### Exercise details:
Scan the lines below and report each one containing "grey" by copying it.

### Dataset:
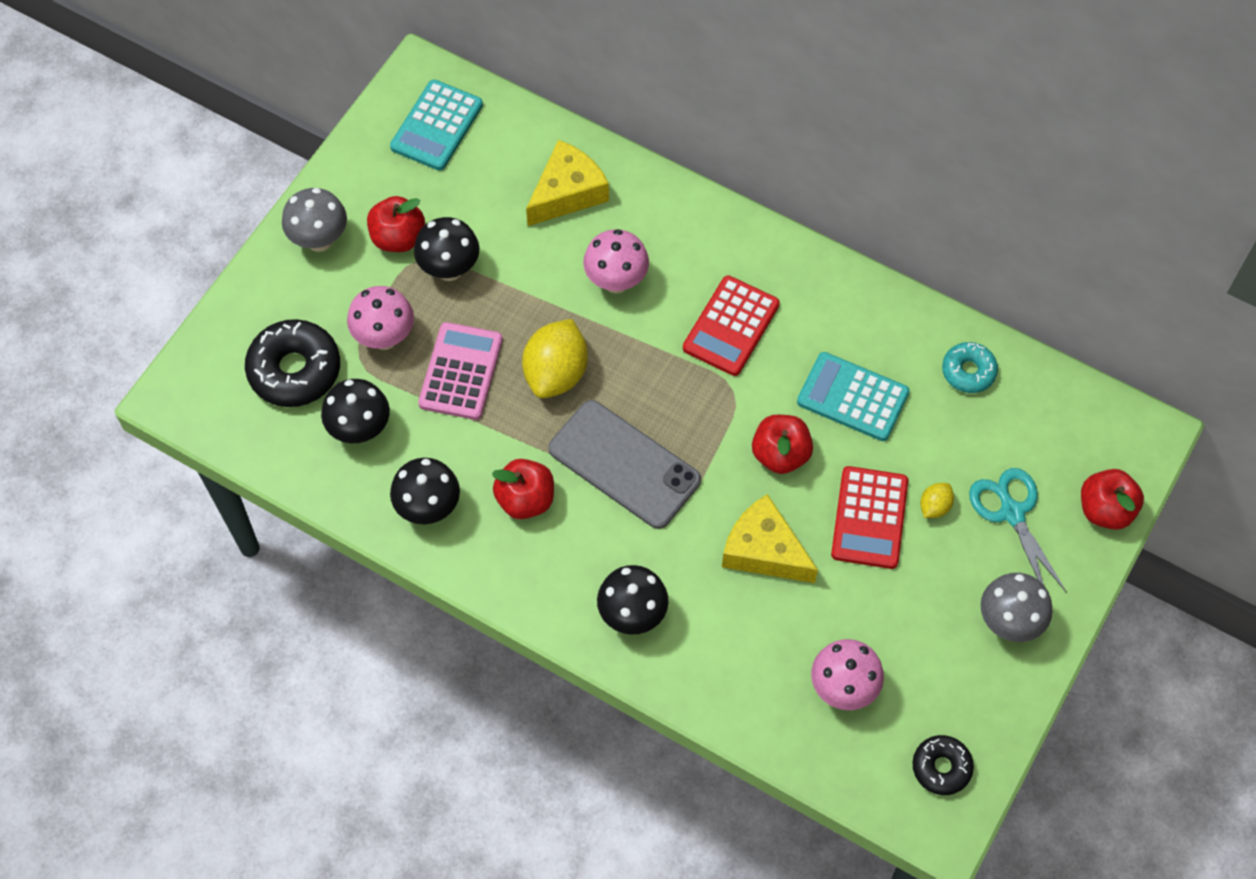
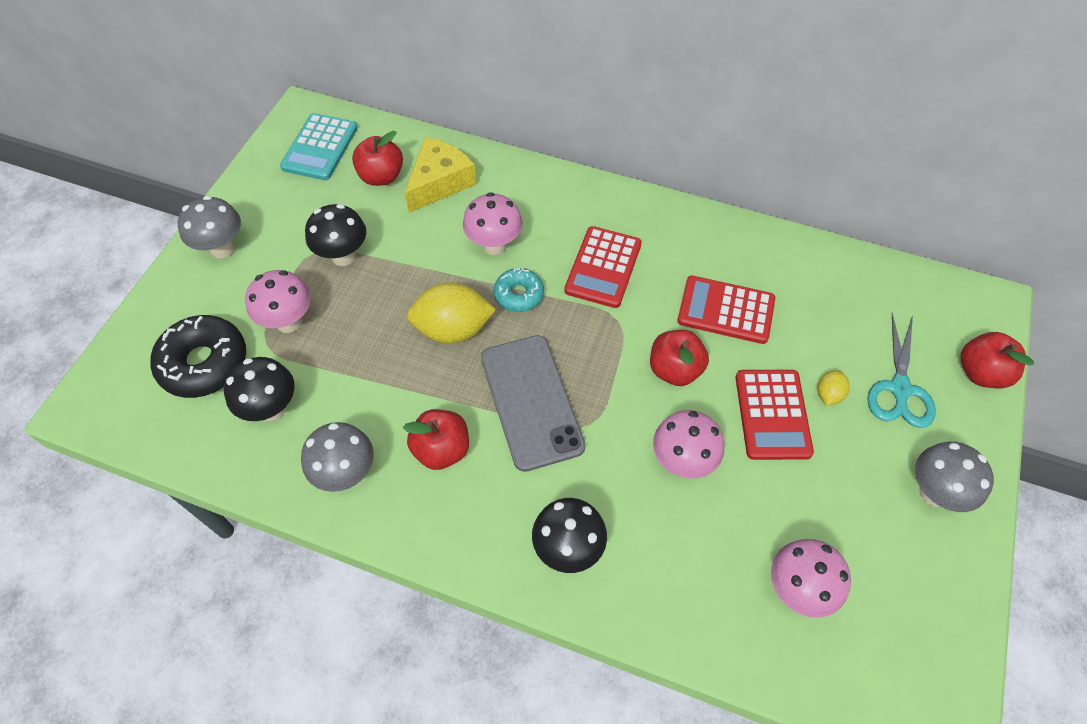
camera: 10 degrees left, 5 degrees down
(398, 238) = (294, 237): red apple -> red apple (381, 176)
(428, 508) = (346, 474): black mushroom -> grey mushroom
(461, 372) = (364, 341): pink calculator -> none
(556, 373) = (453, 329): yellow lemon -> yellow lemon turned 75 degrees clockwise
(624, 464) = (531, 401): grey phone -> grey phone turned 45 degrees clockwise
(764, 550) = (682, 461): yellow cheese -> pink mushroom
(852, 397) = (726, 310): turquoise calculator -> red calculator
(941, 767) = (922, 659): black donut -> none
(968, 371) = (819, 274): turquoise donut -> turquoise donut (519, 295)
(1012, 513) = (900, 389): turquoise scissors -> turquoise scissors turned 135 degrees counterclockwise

### The completed task:
(428, 508) = (346, 474): black mushroom -> grey mushroom
(624, 464) = (531, 401): grey phone -> grey phone turned 45 degrees clockwise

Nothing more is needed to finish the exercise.